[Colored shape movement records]
┄┄┄┄┄┄
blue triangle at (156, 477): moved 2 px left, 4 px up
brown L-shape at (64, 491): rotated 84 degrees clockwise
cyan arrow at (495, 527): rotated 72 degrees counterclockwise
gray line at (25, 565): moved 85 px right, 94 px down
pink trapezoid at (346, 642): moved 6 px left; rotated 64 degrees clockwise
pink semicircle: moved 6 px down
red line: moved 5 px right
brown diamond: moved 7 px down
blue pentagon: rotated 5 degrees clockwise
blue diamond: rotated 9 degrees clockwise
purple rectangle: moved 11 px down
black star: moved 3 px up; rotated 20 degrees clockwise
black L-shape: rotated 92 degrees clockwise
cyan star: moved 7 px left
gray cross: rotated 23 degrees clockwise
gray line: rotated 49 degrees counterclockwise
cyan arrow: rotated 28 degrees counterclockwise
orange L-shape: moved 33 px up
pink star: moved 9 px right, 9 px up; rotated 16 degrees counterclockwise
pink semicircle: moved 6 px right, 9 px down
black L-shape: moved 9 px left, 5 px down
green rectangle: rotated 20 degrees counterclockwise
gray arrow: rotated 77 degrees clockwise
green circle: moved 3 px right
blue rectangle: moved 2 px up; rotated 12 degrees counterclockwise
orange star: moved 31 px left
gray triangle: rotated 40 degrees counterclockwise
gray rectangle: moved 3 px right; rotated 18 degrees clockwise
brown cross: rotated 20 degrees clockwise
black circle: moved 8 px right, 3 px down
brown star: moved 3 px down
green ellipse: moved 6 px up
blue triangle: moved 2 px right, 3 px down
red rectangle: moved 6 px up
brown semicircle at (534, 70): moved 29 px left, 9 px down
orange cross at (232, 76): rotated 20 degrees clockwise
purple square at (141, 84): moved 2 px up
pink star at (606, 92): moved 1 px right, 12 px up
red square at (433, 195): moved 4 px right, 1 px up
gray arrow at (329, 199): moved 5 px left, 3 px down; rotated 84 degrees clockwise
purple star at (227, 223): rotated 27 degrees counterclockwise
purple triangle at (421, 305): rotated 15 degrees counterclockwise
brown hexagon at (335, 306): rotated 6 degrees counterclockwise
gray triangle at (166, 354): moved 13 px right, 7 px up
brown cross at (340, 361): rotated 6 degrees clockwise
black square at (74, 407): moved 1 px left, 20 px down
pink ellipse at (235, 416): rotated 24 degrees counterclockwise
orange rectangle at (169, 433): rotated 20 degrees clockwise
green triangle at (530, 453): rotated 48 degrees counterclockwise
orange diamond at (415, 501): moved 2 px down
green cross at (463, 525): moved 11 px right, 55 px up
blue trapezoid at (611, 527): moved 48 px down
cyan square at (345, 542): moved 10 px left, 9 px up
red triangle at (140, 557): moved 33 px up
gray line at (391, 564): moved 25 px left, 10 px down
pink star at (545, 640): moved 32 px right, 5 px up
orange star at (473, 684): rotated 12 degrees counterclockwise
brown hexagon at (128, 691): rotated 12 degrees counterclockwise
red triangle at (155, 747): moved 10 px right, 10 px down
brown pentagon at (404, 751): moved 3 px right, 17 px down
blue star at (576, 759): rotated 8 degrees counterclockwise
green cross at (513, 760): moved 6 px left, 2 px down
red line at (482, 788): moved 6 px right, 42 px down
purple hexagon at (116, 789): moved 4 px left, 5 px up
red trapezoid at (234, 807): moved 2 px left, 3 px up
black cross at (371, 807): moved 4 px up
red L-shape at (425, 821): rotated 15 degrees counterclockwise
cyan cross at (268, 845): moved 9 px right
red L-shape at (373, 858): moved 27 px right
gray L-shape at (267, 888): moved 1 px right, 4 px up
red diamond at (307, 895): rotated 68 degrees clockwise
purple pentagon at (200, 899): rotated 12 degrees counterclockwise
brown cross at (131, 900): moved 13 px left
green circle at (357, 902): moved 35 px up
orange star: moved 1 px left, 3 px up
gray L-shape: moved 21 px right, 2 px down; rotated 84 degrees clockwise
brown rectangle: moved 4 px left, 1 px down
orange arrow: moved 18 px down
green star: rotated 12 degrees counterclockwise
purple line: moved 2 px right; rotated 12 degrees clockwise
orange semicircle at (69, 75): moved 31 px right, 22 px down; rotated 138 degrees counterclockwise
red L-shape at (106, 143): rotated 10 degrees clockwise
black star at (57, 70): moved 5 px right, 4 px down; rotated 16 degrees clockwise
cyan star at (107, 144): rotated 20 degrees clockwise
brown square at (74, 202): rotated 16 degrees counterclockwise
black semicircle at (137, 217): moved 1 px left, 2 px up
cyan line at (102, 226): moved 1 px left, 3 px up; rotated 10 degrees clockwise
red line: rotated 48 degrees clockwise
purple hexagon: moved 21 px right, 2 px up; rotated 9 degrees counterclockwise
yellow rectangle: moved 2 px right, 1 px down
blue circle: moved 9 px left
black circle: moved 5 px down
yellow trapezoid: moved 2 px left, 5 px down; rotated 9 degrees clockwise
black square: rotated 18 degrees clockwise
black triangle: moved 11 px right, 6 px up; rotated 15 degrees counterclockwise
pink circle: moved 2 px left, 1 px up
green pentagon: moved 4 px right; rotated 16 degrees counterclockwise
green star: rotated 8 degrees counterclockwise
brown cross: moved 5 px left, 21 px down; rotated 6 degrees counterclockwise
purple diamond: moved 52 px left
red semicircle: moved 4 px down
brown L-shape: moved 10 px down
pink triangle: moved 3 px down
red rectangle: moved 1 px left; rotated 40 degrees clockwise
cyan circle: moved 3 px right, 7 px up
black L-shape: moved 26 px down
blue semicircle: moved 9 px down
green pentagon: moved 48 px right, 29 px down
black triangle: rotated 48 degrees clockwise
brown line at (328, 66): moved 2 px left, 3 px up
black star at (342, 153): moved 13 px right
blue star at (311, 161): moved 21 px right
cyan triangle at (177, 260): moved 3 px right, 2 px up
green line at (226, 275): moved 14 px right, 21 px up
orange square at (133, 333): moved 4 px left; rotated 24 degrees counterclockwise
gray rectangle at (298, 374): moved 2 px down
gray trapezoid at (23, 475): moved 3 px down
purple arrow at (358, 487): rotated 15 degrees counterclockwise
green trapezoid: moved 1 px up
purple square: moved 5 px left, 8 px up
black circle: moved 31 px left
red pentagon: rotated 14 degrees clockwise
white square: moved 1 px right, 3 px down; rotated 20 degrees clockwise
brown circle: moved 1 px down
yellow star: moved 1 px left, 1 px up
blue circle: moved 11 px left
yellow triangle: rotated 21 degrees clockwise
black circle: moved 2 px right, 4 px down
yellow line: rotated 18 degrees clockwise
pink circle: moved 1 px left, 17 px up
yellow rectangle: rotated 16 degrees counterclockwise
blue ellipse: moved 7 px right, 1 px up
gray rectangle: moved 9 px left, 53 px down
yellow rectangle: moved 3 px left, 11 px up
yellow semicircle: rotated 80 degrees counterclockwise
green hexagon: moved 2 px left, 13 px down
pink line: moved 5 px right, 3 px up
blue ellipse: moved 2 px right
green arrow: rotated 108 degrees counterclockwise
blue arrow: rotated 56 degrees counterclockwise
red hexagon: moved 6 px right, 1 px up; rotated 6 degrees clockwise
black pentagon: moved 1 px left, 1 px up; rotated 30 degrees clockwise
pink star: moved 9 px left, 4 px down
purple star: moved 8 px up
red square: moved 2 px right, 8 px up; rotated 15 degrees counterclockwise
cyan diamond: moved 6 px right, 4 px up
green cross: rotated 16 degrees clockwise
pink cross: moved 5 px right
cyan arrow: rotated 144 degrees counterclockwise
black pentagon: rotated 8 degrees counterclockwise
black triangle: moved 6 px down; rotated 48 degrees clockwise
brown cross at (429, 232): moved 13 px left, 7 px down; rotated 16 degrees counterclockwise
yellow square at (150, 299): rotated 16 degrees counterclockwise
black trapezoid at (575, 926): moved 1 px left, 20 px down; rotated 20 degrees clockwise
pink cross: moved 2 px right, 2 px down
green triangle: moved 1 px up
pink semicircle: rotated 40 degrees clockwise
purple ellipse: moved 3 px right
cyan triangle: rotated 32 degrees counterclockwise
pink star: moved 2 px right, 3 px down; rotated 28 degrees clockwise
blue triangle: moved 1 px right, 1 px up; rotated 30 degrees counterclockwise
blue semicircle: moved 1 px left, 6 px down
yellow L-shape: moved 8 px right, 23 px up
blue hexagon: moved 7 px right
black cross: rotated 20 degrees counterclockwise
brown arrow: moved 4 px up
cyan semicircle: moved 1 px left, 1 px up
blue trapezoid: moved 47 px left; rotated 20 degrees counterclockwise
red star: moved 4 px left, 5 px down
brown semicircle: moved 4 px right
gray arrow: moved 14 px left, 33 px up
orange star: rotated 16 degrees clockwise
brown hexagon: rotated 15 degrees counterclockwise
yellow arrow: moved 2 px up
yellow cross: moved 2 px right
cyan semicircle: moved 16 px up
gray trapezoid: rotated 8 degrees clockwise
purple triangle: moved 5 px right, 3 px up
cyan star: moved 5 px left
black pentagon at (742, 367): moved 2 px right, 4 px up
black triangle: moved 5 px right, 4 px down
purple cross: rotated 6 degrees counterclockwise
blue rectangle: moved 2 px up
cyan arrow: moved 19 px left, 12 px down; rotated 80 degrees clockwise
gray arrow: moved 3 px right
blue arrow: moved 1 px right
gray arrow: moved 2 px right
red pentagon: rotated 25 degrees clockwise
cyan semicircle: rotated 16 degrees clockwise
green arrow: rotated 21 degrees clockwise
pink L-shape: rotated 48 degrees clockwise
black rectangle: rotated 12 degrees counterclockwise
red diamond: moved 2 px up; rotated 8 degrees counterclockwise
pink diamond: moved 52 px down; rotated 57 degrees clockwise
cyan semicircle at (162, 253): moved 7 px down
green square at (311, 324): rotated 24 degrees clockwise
┄┄┄┄┄┄
• [Activity]:
Given the records above, reproduce precisely and only the lines between the line holding "brown hexagon at (335, 306): rotated" and the line holding "green cross at (513, 760): moved", inclusive.

• [Written response]:
brown hexagon at (335, 306): rotated 6 degrees counterclockwise
gray triangle at (166, 354): moved 13 px right, 7 px up
brown cross at (340, 361): rotated 6 degrees clockwise
black square at (74, 407): moved 1 px left, 20 px down
pink ellipse at (235, 416): rotated 24 degrees counterclockwise
orange rectangle at (169, 433): rotated 20 degrees clockwise
green triangle at (530, 453): rotated 48 degrees counterclockwise
orange diamond at (415, 501): moved 2 px down
green cross at (463, 525): moved 11 px right, 55 px up
blue trapezoid at (611, 527): moved 48 px down
cyan square at (345, 542): moved 10 px left, 9 px up
red triangle at (140, 557): moved 33 px up
gray line at (391, 564): moved 25 px left, 10 px down
pink star at (545, 640): moved 32 px right, 5 px up
orange star at (473, 684): rotated 12 degrees counterclockwise
brown hexagon at (128, 691): rotated 12 degrees counterclockwise
red triangle at (155, 747): moved 10 px right, 10 px down
brown pentagon at (404, 751): moved 3 px right, 17 px down
blue star at (576, 759): rotated 8 degrees counterclockwise
green cross at (513, 760): moved 6 px left, 2 px down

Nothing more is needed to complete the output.